[Modification records]
——————
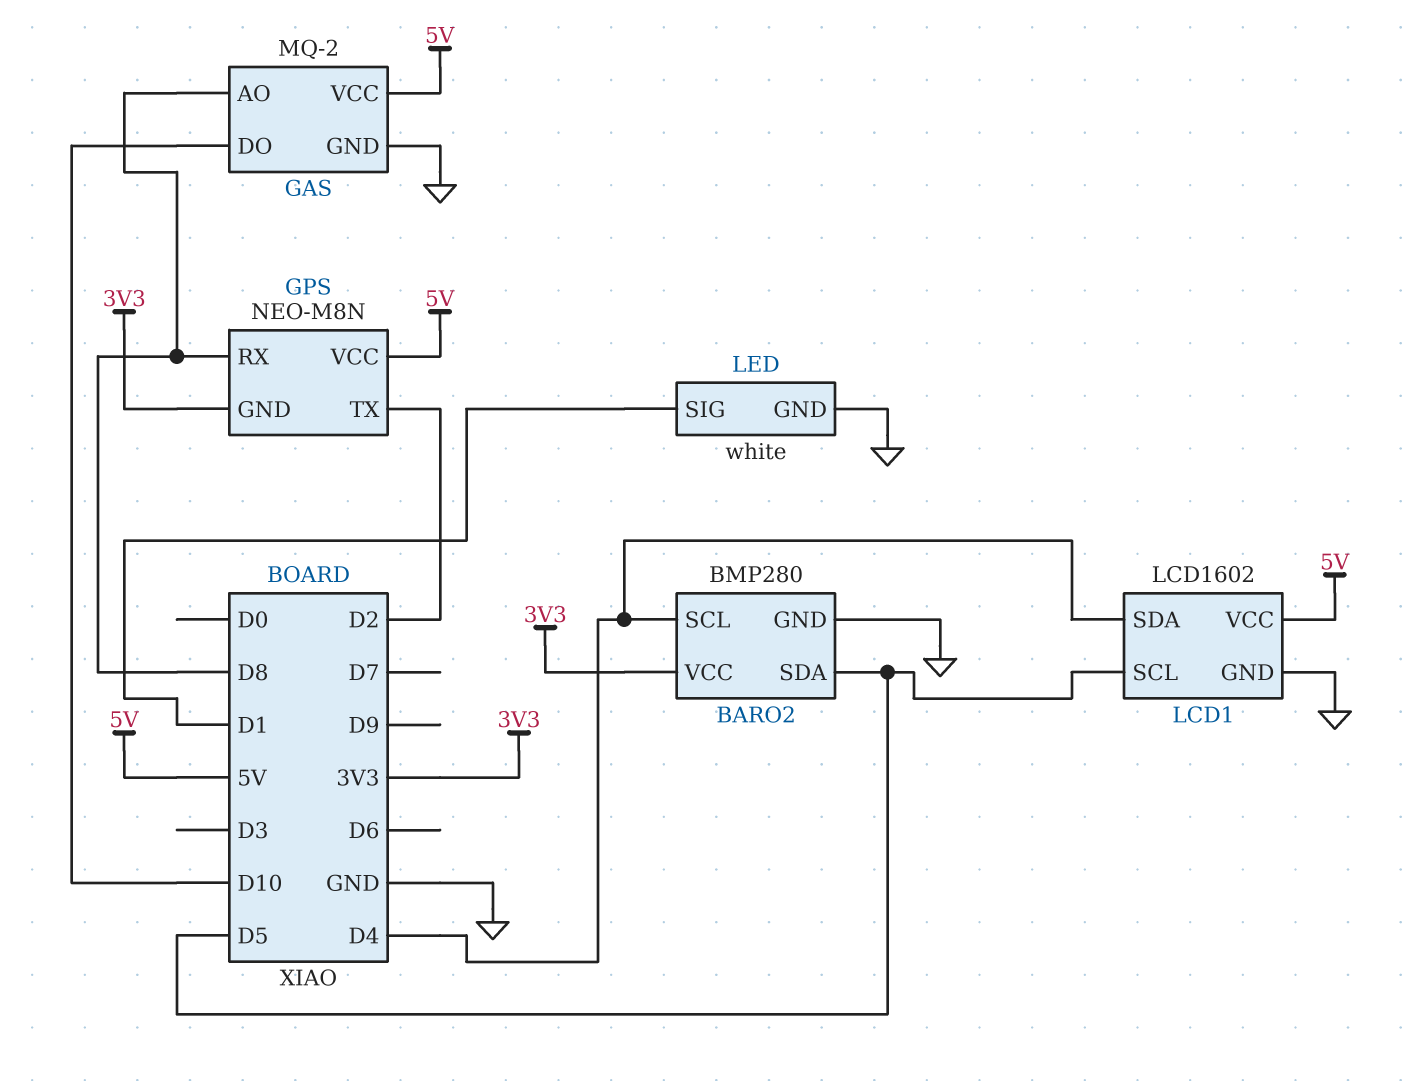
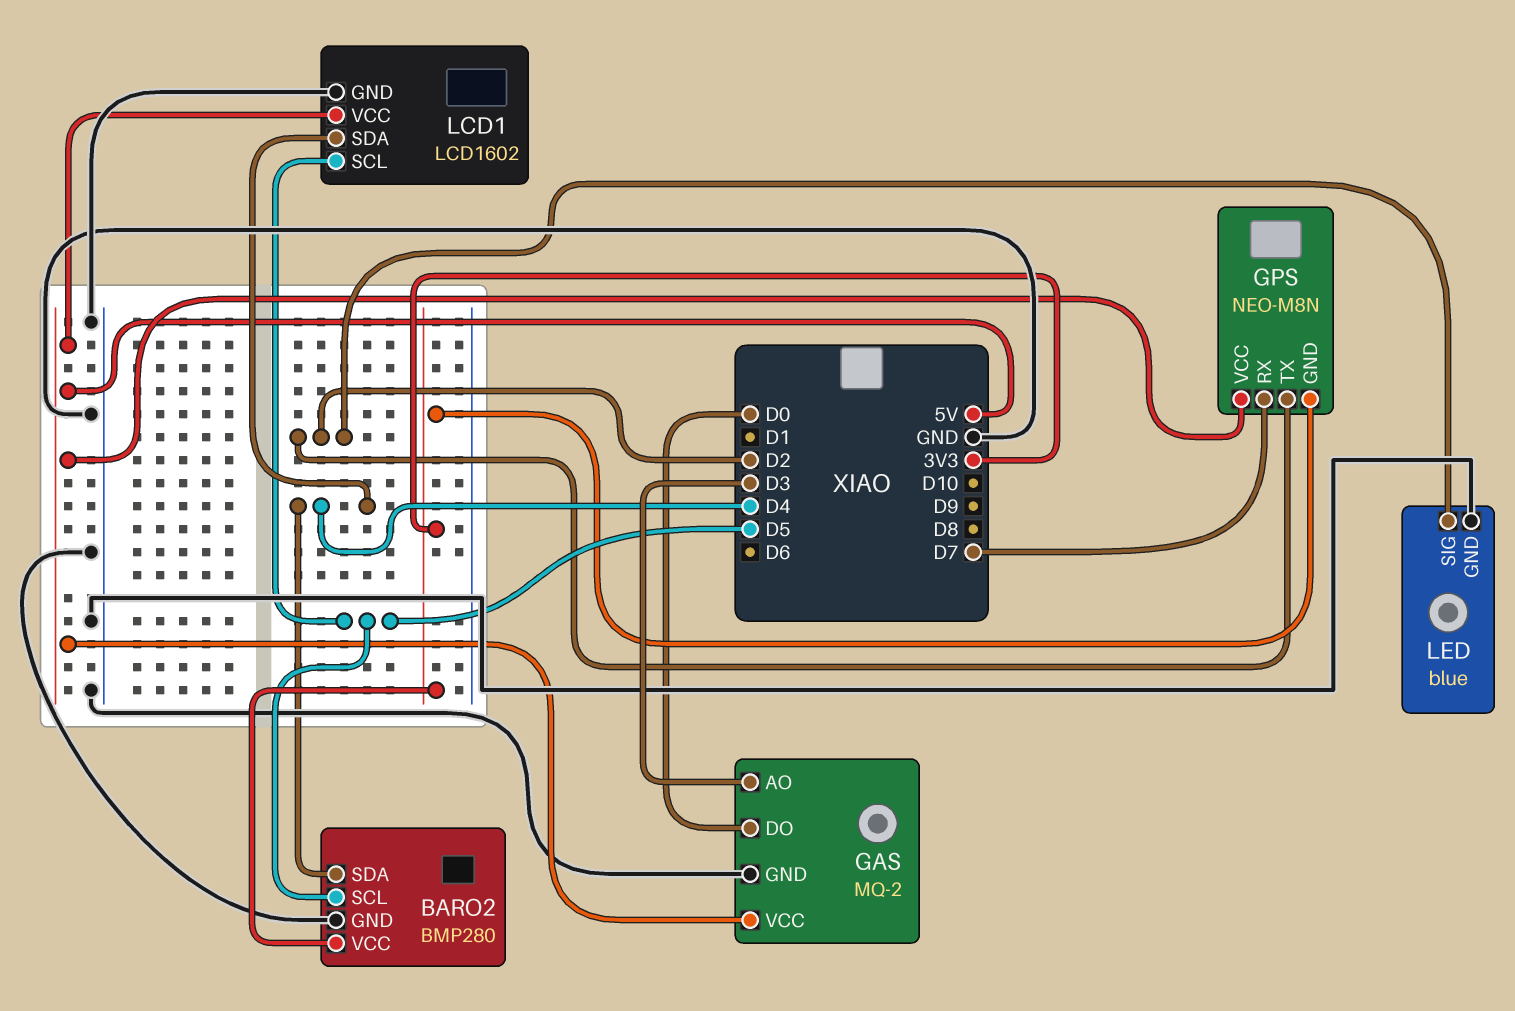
BARO2 pin SCL: D4 -> D5
BARO2 pin SDA: D5 -> D4
GAS pin AO: D8 -> D3
GAS pin DO: D10 -> D0
GPS pin RX: D8 -> D7
LED: white -> blue
LED pin SIG: D1 -> D2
——————
* TASK OBJECTIVE:
Output each record above word for word, leaving out images.

* EXERCISE RESPONSE:
BARO2 pin SCL: D4 -> D5
BARO2 pin SDA: D5 -> D4
GAS pin AO: D8 -> D3
GAS pin DO: D10 -> D0
GPS pin RX: D8 -> D7
LED: white -> blue
LED pin SIG: D1 -> D2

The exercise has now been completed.